Your task: Note each line that includes the word "Find". Copy those lines.

[Stored items]
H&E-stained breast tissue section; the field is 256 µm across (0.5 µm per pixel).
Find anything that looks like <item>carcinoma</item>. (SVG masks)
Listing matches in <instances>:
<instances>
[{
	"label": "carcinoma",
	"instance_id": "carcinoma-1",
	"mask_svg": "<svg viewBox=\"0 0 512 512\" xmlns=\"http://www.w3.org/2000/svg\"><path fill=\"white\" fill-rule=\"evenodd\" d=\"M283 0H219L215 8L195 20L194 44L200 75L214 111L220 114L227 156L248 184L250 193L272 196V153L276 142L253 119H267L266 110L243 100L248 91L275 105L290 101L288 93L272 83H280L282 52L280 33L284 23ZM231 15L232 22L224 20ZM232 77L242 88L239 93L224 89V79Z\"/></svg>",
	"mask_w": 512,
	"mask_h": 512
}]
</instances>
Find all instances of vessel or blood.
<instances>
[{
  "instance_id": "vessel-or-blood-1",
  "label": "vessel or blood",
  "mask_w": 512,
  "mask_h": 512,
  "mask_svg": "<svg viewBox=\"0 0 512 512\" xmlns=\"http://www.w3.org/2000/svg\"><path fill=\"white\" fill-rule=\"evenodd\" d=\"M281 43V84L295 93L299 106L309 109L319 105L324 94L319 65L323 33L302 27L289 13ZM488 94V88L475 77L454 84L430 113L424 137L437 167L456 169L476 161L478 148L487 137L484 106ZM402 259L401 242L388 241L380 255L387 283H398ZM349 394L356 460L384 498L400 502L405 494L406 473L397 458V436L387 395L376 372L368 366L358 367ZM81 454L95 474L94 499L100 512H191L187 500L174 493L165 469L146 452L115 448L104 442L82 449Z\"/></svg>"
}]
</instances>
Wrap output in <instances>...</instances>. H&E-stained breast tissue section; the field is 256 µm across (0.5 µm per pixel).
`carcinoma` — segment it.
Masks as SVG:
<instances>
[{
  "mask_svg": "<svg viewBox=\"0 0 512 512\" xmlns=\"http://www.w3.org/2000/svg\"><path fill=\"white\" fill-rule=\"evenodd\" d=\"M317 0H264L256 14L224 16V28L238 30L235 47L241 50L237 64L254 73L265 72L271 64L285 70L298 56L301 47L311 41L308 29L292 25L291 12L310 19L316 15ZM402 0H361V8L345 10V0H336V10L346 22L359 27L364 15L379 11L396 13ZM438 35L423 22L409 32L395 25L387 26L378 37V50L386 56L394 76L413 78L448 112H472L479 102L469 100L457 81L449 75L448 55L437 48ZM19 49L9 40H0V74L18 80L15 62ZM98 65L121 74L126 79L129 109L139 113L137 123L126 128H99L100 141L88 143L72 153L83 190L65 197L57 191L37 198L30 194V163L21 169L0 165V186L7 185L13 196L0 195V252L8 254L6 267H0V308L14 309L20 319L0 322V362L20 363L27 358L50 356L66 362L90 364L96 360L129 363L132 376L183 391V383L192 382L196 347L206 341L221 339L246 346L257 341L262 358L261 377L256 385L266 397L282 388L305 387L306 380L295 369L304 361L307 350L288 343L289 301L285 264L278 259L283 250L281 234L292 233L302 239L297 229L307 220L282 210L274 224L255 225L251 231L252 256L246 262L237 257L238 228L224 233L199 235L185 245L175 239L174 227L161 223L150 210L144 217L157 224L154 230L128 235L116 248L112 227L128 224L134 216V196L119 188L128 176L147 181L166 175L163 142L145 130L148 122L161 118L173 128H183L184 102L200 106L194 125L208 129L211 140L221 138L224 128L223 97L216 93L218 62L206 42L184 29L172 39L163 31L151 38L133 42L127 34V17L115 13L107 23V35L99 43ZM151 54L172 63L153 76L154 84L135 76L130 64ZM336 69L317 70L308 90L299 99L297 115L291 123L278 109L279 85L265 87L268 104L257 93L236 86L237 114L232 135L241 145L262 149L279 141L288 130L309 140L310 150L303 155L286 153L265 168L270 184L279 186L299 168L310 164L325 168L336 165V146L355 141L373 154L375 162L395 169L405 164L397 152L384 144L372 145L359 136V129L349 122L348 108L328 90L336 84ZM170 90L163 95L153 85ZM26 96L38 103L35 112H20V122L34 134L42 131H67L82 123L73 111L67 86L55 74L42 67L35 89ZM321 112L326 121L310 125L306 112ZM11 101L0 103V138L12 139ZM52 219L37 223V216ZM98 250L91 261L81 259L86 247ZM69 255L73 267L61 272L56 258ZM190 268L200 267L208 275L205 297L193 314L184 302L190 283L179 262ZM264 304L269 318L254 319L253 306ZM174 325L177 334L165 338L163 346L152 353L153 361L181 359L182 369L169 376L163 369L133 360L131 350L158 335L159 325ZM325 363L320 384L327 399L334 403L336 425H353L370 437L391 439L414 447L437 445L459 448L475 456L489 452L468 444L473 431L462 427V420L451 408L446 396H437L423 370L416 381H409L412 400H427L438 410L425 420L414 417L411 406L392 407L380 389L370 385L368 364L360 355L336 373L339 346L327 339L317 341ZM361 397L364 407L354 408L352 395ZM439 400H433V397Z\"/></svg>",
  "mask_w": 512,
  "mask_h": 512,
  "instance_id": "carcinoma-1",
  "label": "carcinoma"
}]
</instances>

Solved exercise:
Find anything that looks like <item>carcinoma</item>. (SVG masks)
Find all instances of vessel or blood.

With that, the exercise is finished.